====== Dataset

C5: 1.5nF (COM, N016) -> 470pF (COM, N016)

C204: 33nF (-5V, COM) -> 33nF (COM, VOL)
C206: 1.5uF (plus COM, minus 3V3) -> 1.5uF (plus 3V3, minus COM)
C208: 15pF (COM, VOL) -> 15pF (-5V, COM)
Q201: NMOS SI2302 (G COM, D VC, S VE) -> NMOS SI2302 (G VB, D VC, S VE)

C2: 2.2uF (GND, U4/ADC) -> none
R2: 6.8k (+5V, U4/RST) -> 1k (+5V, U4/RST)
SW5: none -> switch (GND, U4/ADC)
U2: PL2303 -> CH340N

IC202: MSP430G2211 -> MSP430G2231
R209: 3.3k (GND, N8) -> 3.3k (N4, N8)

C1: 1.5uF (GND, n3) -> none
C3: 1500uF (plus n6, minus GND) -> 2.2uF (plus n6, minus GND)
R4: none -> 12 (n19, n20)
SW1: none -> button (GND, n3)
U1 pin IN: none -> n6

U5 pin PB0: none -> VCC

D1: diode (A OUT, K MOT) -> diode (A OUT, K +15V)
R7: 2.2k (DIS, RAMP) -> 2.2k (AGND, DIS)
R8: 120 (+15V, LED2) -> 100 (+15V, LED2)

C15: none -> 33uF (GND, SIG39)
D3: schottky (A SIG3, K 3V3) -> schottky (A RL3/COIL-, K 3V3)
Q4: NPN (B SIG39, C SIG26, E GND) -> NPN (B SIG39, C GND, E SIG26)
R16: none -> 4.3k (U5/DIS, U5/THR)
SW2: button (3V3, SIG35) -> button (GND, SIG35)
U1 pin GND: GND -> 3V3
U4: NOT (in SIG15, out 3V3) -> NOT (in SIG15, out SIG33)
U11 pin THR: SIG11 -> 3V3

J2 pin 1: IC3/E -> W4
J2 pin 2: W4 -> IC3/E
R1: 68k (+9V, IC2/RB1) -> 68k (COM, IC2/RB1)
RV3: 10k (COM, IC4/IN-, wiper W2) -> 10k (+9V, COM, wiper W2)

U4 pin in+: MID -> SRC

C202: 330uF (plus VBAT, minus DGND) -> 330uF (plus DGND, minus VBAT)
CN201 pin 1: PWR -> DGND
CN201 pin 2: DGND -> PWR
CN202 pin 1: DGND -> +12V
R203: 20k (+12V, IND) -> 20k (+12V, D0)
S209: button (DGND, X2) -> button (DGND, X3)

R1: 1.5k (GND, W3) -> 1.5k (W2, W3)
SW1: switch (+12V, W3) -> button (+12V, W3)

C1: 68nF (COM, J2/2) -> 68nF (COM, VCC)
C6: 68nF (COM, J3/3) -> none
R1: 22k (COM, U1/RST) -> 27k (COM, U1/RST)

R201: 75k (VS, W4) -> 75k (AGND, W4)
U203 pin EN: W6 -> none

============

> Exercise prompt:
Retype exactly the lines of the data above that fall between the line with "R7: 2.2k (DIS, RAMP) -> 2.2k (AGND, DIS)" and the line with "J2 pin 2: W4 -> IC3/E", inclusive, and add nothing.

> Solution:
R7: 2.2k (DIS, RAMP) -> 2.2k (AGND, DIS)
R8: 120 (+15V, LED2) -> 100 (+15V, LED2)

C15: none -> 33uF (GND, SIG39)
D3: schottky (A SIG3, K 3V3) -> schottky (A RL3/COIL-, K 3V3)
Q4: NPN (B SIG39, C SIG26, E GND) -> NPN (B SIG39, C GND, E SIG26)
R16: none -> 4.3k (U5/DIS, U5/THR)
SW2: button (3V3, SIG35) -> button (GND, SIG35)
U1 pin GND: GND -> 3V3
U4: NOT (in SIG15, out 3V3) -> NOT (in SIG15, out SIG33)
U11 pin THR: SIG11 -> 3V3

J2 pin 1: IC3/E -> W4
J2 pin 2: W4 -> IC3/E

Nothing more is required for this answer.